> [The input]:
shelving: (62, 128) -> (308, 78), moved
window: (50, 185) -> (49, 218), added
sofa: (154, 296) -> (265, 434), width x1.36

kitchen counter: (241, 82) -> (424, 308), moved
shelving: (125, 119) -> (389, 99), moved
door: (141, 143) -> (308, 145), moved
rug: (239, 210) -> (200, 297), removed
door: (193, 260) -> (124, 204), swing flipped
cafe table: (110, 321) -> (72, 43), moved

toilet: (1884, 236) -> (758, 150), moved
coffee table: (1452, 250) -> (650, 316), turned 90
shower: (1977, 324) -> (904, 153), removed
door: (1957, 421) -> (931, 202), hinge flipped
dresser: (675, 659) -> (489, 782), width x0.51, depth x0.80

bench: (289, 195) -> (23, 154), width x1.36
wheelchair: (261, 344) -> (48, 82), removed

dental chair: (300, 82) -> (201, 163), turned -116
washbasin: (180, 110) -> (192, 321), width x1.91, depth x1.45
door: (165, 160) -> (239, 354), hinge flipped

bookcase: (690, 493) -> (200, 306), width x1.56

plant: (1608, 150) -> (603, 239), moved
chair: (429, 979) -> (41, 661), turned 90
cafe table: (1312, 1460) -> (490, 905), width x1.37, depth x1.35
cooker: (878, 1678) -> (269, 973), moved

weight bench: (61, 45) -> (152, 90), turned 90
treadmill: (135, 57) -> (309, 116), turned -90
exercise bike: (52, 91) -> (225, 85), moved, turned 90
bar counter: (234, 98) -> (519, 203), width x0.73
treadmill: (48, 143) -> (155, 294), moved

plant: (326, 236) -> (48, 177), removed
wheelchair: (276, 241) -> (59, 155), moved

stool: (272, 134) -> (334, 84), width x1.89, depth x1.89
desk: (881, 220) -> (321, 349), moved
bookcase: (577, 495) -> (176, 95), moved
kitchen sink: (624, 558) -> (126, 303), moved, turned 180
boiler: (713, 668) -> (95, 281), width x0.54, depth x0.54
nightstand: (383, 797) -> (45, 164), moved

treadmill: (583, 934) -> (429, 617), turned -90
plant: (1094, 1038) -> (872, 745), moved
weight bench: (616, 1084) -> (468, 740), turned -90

> [Task statement]:
From the records above, quote only the lines running from the line with "weight bench: (61, 45)" to the line with "bookcase: (577, 495) -> (176, 95), moved", both lines included.

> [Answer to this task]:
weight bench: (61, 45) -> (152, 90), turned 90
treadmill: (135, 57) -> (309, 116), turned -90
exercise bike: (52, 91) -> (225, 85), moved, turned 90
bar counter: (234, 98) -> (519, 203), width x0.73
treadmill: (48, 143) -> (155, 294), moved

plant: (326, 236) -> (48, 177), removed
wheelchair: (276, 241) -> (59, 155), moved

stool: (272, 134) -> (334, 84), width x1.89, depth x1.89
desk: (881, 220) -> (321, 349), moved
bookcase: (577, 495) -> (176, 95), moved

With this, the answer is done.